Beneath this task are records; print exactly the stretch of them from the line with "U5 pin in-: NET19 -> NET20" through the line with "C102: none -> 22uF (+5V, GND)", both ends included.

**Records to process:**
###

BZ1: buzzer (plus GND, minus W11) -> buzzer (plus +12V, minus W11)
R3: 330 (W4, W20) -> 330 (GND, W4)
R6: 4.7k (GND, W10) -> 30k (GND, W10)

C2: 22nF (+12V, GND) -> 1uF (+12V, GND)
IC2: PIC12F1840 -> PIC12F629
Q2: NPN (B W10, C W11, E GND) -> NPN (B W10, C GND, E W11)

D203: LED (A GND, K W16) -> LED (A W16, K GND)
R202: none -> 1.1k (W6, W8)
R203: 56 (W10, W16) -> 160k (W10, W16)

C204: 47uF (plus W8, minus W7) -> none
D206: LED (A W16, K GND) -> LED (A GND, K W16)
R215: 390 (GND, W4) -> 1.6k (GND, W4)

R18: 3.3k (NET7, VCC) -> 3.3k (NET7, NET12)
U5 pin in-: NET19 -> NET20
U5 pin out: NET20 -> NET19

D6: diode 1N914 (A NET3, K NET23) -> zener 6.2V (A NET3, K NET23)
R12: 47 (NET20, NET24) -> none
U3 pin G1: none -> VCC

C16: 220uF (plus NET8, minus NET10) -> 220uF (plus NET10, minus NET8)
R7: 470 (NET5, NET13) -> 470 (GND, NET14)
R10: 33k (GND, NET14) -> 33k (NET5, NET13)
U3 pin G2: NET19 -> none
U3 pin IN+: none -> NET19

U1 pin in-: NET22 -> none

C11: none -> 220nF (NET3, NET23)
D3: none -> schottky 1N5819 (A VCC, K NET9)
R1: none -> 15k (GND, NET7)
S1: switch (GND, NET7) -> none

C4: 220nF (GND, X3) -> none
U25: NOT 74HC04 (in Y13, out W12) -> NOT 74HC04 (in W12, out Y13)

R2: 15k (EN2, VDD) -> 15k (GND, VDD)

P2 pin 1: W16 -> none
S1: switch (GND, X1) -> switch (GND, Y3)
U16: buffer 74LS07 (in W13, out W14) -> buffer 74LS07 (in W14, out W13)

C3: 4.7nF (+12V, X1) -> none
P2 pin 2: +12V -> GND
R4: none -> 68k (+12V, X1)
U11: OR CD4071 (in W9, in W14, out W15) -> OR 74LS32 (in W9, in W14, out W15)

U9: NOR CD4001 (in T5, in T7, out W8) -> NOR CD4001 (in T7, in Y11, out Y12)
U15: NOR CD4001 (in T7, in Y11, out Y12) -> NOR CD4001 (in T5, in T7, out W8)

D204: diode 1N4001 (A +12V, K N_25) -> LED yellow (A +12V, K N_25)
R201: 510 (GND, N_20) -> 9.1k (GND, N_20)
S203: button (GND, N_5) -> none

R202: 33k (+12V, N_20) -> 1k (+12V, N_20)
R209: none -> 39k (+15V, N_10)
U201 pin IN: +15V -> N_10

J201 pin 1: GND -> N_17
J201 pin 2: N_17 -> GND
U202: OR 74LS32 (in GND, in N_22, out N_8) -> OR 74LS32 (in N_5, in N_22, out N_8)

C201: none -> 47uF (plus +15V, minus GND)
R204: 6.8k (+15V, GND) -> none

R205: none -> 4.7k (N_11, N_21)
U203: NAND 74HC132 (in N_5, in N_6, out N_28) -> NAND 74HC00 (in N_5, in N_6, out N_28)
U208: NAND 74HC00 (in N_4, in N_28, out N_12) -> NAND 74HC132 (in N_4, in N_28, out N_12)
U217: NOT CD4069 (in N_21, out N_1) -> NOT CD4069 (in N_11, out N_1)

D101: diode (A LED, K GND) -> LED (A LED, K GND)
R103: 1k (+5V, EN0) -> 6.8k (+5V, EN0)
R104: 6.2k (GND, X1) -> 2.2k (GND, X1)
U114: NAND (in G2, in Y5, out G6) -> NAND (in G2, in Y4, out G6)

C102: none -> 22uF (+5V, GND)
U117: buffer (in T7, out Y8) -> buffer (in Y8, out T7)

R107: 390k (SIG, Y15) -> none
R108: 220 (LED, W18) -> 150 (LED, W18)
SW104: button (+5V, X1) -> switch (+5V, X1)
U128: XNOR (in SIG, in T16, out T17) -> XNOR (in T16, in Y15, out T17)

###

**Response to this exercise:**
U5 pin in-: NET19 -> NET20
U5 pin out: NET20 -> NET19

D6: diode 1N914 (A NET3, K NET23) -> zener 6.2V (A NET3, K NET23)
R12: 47 (NET20, NET24) -> none
U3 pin G1: none -> VCC

C16: 220uF (plus NET8, minus NET10) -> 220uF (plus NET10, minus NET8)
R7: 470 (NET5, NET13) -> 470 (GND, NET14)
R10: 33k (GND, NET14) -> 33k (NET5, NET13)
U3 pin G2: NET19 -> none
U3 pin IN+: none -> NET19

U1 pin in-: NET22 -> none

C11: none -> 220nF (NET3, NET23)
D3: none -> schottky 1N5819 (A VCC, K NET9)
R1: none -> 15k (GND, NET7)
S1: switch (GND, NET7) -> none

C4: 220nF (GND, X3) -> none
U25: NOT 74HC04 (in Y13, out W12) -> NOT 74HC04 (in W12, out Y13)

R2: 15k (EN2, VDD) -> 15k (GND, VDD)

P2 pin 1: W16 -> none
S1: switch (GND, X1) -> switch (GND, Y3)
U16: buffer 74LS07 (in W13, out W14) -> buffer 74LS07 (in W14, out W13)

C3: 4.7nF (+12V, X1) -> none
P2 pin 2: +12V -> GND
R4: none -> 68k (+12V, X1)
U11: OR CD4071 (in W9, in W14, out W15) -> OR 74LS32 (in W9, in W14, out W15)

U9: NOR CD4001 (in T5, in T7, out W8) -> NOR CD4001 (in T7, in Y11, out Y12)
U15: NOR CD4001 (in T7, in Y11, out Y12) -> NOR CD4001 (in T5, in T7, out W8)

D204: diode 1N4001 (A +12V, K N_25) -> LED yellow (A +12V, K N_25)
R201: 510 (GND, N_20) -> 9.1k (GND, N_20)
S203: button (GND, N_5) -> none

R202: 33k (+12V, N_20) -> 1k (+12V, N_20)
R209: none -> 39k (+15V, N_10)
U201 pin IN: +15V -> N_10

J201 pin 1: GND -> N_17
J201 pin 2: N_17 -> GND
U202: OR 74LS32 (in GND, in N_22, out N_8) -> OR 74LS32 (in N_5, in N_22, out N_8)

C201: none -> 47uF (plus +15V, minus GND)
R204: 6.8k (+15V, GND) -> none

R205: none -> 4.7k (N_11, N_21)
U203: NAND 74HC132 (in N_5, in N_6, out N_28) -> NAND 74HC00 (in N_5, in N_6, out N_28)
U208: NAND 74HC00 (in N_4, in N_28, out N_12) -> NAND 74HC132 (in N_4, in N_28, out N_12)
U217: NOT CD4069 (in N_21, out N_1) -> NOT CD4069 (in N_11, out N_1)

D101: diode (A LED, K GND) -> LED (A LED, K GND)
R103: 1k (+5V, EN0) -> 6.8k (+5V, EN0)
R104: 6.2k (GND, X1) -> 2.2k (GND, X1)
U114: NAND (in G2, in Y5, out G6) -> NAND (in G2, in Y4, out G6)

C102: none -> 22uF (+5V, GND)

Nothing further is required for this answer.